**Exercise instructions:**
Report how many lines in the items below contain the string "sord". Give only the number.

(Stored data entries)
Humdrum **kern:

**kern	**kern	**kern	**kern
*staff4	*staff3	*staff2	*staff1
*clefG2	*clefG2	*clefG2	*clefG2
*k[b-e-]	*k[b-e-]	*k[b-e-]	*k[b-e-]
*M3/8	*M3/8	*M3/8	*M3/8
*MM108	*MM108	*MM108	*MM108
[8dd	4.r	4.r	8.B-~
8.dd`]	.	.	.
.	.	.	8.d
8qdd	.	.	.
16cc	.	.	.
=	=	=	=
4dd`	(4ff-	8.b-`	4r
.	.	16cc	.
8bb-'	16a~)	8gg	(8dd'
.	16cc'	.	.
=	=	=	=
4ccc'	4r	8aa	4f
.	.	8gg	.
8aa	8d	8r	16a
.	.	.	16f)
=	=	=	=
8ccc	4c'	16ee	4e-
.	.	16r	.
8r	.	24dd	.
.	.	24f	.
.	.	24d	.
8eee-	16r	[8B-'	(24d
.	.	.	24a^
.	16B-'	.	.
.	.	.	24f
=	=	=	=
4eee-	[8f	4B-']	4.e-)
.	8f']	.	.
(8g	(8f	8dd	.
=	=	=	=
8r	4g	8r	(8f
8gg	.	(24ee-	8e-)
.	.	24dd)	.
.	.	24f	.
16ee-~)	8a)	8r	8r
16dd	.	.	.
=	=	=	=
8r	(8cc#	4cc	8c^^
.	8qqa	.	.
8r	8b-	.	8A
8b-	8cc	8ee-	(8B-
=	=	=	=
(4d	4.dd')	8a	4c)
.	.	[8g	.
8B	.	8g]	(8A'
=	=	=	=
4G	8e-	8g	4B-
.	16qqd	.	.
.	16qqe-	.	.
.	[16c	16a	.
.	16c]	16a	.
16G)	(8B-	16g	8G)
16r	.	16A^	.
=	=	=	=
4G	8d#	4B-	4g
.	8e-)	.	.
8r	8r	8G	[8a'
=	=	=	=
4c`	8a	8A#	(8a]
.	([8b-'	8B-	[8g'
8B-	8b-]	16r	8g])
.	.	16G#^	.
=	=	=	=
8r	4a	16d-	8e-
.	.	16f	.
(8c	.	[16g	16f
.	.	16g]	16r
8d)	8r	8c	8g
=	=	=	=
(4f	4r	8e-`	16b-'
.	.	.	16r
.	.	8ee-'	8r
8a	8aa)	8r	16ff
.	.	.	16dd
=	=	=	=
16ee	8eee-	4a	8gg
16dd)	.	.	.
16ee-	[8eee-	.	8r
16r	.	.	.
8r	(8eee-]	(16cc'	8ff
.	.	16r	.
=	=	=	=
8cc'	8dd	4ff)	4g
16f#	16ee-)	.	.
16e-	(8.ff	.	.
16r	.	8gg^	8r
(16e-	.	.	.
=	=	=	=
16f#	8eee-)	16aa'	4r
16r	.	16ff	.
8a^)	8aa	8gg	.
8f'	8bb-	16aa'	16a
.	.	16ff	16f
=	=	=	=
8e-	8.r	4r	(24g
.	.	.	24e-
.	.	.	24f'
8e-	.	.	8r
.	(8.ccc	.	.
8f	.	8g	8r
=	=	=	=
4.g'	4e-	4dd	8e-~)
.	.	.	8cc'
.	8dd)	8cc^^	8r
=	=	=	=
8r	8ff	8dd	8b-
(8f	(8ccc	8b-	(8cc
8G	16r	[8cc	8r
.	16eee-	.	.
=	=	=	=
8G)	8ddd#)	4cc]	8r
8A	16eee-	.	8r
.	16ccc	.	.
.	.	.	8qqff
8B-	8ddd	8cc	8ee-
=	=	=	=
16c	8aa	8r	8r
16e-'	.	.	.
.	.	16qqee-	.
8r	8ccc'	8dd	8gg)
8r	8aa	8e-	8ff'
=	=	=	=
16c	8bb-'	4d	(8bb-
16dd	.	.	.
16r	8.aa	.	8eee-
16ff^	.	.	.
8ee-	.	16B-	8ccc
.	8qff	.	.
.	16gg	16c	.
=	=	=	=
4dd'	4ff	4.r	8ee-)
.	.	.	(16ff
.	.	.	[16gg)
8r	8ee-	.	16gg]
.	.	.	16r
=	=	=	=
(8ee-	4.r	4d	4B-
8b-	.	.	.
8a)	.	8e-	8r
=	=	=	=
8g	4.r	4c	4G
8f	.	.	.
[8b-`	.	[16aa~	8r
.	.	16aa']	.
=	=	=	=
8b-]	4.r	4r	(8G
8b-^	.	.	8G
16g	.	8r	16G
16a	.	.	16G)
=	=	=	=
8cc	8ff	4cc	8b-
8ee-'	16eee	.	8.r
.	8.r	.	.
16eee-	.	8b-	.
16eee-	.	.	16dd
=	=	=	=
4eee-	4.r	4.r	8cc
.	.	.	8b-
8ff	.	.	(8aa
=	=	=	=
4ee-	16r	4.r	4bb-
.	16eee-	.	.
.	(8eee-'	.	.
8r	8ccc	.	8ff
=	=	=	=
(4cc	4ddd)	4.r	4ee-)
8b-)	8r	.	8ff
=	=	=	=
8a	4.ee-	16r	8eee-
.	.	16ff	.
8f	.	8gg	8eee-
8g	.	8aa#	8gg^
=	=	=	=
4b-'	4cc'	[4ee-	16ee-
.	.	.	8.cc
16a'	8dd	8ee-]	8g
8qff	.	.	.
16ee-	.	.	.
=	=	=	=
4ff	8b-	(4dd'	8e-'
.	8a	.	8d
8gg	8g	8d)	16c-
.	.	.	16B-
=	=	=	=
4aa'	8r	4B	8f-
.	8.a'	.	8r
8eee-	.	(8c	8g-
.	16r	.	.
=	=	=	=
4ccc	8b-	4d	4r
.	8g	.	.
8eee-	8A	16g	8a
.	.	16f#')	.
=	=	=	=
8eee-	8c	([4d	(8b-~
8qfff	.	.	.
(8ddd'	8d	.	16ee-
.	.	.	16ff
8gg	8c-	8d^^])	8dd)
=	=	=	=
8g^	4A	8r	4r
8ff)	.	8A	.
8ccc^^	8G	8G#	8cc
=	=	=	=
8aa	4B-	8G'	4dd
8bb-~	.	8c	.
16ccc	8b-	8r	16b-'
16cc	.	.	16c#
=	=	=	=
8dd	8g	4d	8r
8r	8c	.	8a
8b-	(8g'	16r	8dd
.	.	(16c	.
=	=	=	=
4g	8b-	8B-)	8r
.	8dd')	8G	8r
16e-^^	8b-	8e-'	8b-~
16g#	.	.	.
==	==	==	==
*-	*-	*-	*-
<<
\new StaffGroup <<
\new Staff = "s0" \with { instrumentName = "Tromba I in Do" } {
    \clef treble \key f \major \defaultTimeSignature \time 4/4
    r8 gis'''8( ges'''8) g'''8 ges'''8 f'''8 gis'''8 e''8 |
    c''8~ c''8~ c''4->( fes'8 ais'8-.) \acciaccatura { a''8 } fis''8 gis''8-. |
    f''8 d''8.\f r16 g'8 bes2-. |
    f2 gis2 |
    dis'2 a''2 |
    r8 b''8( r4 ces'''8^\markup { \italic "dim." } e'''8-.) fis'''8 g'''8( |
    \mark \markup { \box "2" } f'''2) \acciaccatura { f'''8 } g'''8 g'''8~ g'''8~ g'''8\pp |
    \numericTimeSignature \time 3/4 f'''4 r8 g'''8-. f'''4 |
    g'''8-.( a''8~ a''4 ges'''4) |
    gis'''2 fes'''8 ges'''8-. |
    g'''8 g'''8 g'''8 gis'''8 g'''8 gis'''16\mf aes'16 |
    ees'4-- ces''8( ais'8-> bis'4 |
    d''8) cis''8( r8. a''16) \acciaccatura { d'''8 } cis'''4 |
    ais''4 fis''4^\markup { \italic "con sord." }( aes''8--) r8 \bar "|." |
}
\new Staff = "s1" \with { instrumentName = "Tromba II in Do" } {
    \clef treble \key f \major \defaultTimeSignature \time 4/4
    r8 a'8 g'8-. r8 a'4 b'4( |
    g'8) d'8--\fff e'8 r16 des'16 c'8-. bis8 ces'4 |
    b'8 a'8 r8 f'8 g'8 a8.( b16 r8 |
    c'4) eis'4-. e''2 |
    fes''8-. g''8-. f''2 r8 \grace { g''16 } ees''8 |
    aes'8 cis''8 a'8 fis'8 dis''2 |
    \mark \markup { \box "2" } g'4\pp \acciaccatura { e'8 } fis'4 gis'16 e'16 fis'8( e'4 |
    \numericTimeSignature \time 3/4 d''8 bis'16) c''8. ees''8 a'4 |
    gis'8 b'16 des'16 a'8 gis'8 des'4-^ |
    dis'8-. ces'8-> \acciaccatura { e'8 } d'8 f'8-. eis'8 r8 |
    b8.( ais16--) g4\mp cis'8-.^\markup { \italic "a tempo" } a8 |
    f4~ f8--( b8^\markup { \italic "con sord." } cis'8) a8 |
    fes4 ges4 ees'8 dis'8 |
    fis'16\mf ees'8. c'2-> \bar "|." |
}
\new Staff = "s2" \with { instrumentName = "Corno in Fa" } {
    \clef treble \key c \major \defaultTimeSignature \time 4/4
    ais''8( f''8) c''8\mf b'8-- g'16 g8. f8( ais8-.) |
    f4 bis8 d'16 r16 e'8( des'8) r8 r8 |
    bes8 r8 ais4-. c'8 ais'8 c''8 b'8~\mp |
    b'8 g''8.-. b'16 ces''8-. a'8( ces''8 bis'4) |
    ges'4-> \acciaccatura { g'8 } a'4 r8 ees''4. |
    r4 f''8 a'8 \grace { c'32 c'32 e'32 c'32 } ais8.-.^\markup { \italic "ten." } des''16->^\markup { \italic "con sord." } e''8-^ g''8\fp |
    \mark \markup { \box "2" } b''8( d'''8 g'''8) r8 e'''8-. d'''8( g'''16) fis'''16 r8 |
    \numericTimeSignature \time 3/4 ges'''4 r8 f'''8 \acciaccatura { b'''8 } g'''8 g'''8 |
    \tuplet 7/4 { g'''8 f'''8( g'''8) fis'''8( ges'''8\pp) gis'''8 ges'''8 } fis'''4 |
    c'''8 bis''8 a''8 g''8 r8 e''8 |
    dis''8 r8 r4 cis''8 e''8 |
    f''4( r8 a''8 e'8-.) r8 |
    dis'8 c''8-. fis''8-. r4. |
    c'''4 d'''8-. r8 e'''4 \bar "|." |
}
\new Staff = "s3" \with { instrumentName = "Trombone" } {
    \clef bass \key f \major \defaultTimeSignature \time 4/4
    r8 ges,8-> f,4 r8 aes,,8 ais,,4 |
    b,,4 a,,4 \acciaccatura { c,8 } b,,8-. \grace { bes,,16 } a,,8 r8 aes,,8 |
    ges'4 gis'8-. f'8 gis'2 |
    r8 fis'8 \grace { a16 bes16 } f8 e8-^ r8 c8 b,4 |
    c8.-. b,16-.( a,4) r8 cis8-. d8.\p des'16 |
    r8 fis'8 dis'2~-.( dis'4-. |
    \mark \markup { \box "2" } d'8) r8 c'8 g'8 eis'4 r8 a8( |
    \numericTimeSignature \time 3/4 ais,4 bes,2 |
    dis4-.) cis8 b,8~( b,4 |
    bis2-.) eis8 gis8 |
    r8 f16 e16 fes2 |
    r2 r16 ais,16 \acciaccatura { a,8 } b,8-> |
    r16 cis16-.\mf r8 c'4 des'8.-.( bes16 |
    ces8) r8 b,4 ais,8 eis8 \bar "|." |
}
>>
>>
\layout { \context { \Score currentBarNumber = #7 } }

**Reply:**
3